**Task prompt:** Look through the data below for the line with "P1 pin 2: VRAW -> GND" and the line with "C2: none -> 100nF (+3V3, GND)", then output those two and all lines in between, exactly as written.

**Data records:**
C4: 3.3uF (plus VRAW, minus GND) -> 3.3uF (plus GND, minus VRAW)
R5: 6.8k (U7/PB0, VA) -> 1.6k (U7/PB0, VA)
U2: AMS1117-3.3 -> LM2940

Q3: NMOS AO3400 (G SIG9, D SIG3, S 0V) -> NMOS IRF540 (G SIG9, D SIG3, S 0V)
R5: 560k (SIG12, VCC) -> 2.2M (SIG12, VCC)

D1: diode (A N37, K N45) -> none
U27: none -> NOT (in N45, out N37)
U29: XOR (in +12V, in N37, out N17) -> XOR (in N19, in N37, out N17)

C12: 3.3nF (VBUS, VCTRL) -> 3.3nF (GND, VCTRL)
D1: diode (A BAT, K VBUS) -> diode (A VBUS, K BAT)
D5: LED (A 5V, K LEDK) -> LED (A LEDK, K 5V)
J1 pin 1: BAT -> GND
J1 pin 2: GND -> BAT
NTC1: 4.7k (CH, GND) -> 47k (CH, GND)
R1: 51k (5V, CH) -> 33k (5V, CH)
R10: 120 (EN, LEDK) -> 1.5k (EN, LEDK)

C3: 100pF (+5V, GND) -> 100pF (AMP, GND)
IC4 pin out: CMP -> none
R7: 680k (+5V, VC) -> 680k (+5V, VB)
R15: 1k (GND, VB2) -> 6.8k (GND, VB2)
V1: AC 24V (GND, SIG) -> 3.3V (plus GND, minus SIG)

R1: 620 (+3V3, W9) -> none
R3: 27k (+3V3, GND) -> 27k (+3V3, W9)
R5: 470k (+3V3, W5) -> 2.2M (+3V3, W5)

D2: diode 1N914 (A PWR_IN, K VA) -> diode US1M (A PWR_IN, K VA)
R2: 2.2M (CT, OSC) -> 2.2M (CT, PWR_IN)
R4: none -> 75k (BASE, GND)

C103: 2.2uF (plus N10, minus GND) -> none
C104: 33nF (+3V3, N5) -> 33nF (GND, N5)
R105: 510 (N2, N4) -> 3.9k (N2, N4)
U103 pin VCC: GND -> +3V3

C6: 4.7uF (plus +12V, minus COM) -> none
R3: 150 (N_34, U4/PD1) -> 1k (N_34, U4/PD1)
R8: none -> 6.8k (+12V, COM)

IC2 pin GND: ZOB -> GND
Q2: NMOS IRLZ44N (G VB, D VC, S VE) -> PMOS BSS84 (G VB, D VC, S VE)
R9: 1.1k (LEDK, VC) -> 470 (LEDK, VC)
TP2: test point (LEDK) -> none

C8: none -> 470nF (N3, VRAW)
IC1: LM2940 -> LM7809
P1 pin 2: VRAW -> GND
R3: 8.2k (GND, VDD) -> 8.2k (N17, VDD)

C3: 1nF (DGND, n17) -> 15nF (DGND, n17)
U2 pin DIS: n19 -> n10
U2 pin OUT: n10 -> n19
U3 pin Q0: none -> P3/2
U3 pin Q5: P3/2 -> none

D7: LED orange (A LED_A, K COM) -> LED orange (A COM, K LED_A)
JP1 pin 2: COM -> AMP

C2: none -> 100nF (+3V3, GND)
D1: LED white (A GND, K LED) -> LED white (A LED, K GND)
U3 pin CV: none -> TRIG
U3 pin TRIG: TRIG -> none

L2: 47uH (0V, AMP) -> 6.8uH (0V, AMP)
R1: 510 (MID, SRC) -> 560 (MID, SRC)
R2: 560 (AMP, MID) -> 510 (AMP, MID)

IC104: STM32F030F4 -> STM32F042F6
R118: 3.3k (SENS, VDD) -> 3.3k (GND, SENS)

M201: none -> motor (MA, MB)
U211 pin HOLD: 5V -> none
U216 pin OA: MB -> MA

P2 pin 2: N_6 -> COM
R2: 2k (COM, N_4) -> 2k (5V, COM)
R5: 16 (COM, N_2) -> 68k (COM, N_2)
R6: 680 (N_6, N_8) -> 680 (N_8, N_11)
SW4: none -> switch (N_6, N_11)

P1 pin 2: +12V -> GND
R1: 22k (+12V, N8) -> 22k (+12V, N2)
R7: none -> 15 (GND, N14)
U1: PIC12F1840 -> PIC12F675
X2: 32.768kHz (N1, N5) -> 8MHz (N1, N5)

**Solution for this task:**
P1 pin 2: VRAW -> GND
R3: 8.2k (GND, VDD) -> 8.2k (N17, VDD)

C3: 1nF (DGND, n17) -> 15nF (DGND, n17)
U2 pin DIS: n19 -> n10
U2 pin OUT: n10 -> n19
U3 pin Q0: none -> P3/2
U3 pin Q5: P3/2 -> none

D7: LED orange (A LED_A, K COM) -> LED orange (A COM, K LED_A)
JP1 pin 2: COM -> AMP

C2: none -> 100nF (+3V3, GND)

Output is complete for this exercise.